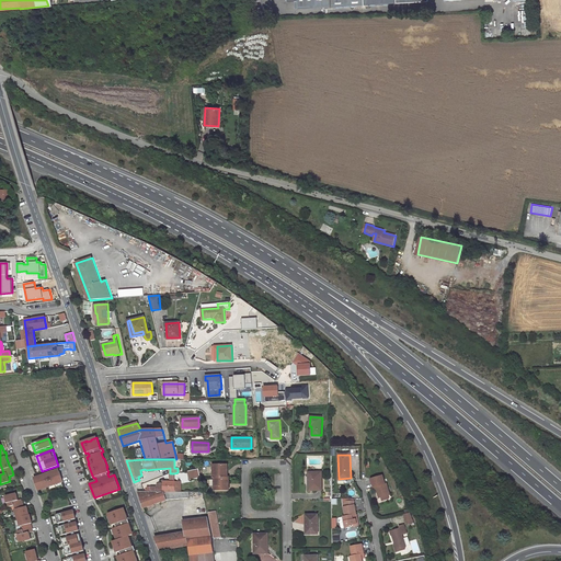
[(227,477),(227,465),(214,465),(214,478),(215,478),(215,490),(229,490),(229,477),(227,477)]
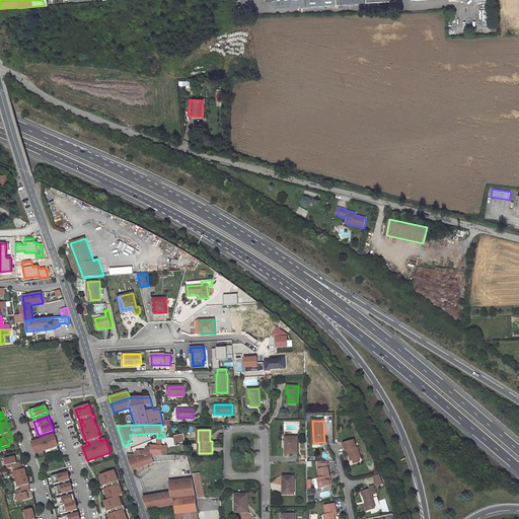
[(59,446),(55,436),(54,436),(54,434),(51,436),(51,437),(47,439),(46,437),(42,439),(43,440),(41,441),(40,440),(31,442),(35,452),(43,449),(44,451),(48,450),(47,448),(54,445),(55,447),(59,446)]
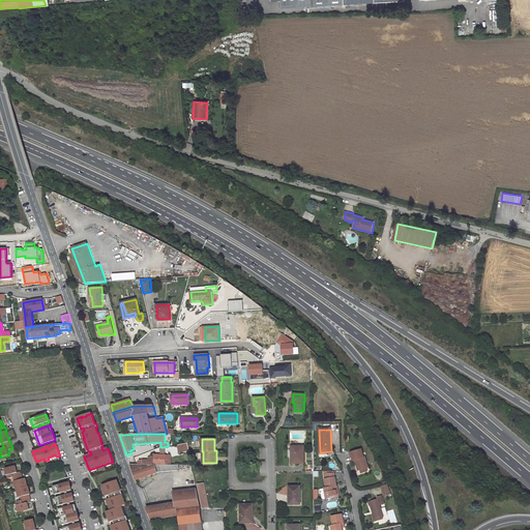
[(188,443),(177,445),(178,453),(189,451),(188,443)]
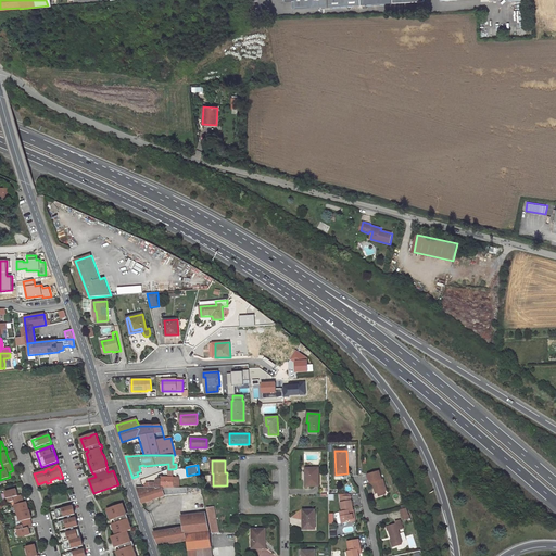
[(305,485),(318,485),(318,468),(305,468),(305,485)]
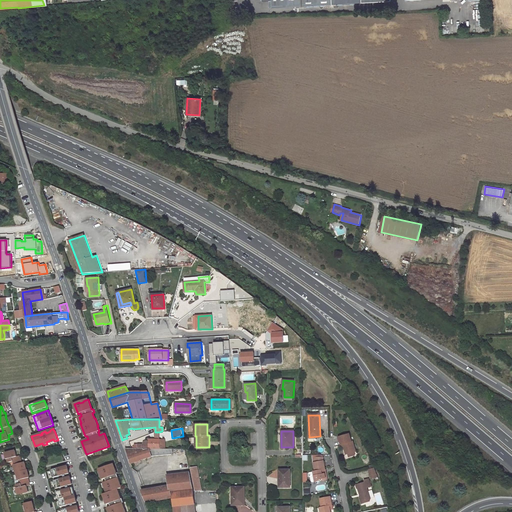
[(139,449),(160,449),(159,432),(155,432),(155,440),(150,440),(150,442),(145,442),(144,443),(144,445),(139,445),(139,449)]
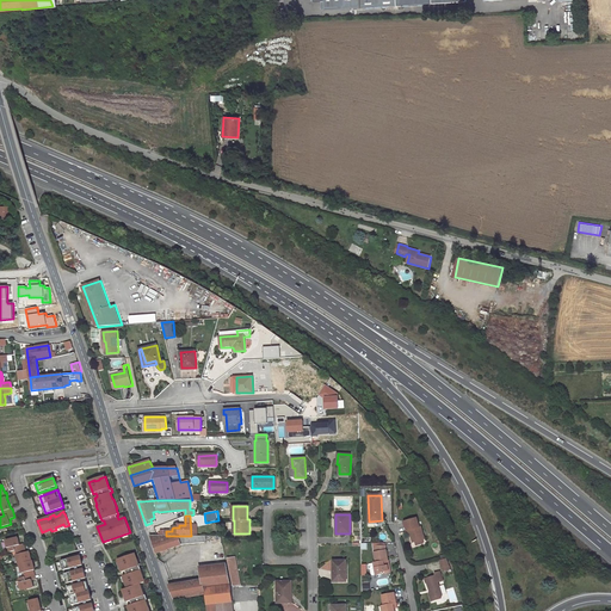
[(411,531),(413,543),(415,542),(423,541),(425,539),(421,528),(420,528),(418,518),(405,522),(407,531),(411,531)]
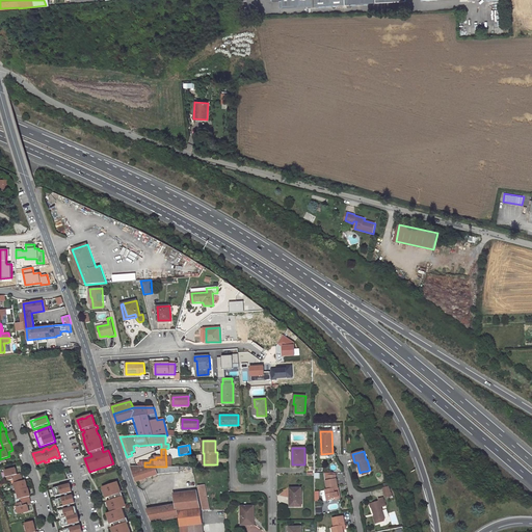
[(158,474),(179,472),(177,467),(166,467),(144,467),(130,467),(136,481),(158,474)]
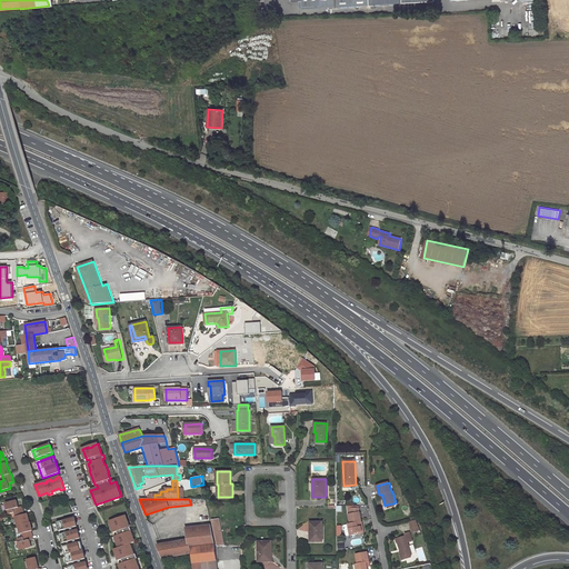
[(20,549),(32,547),(30,540),(33,539),(30,528),(32,528),(30,522),(28,513),(25,515),(22,507),(19,507),(18,501),(6,503),(8,510),(9,510),(10,515),(15,512),(17,522),(18,522),(20,531),(21,531),(21,533),(22,533),(23,537),(19,539),(20,542),(18,542),(20,549)]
____________
Task:
Could you transcribe every entry exactly, leaving out the pictures?

Result:
[(227,477),(227,465),(214,465),(214,478),(215,478),(215,490),(229,490),(229,477),(227,477)]
[(59,446),(55,436),(54,436),(54,434),(51,436),(51,437),(47,439),(46,437),(42,439),(43,440),(41,441),(40,440),(31,442),(35,452),(43,449),(44,451),(48,450),(47,448),(54,445),(55,447),(59,446)]
[(188,443),(177,445),(178,453),(189,451),(188,443)]
[(305,485),(318,485),(318,468),(305,468),(305,485)]
[(139,449),(160,449),(159,432),(155,432),(155,440),(150,440),(150,442),(145,442),(144,443),(144,445),(139,445),(139,449)]
[(411,531),(413,543),(415,542),(423,541),(425,539),(421,528),(420,528),(418,518),(405,522),(407,531),(411,531)]
[(158,474),(179,472),(177,467),(166,467),(144,467),(130,467),(136,481),(158,474)]
[(20,549),(32,547),(30,540),(33,539),(30,528),(32,528),(30,522),(28,513),(25,515),(22,507),(19,507),(18,501),(6,503),(8,510),(9,510),(10,515),(15,512),(17,522),(18,522),(20,531),(21,531),(21,533),(22,533),(23,537),(19,539),(20,542),(18,542),(20,549)]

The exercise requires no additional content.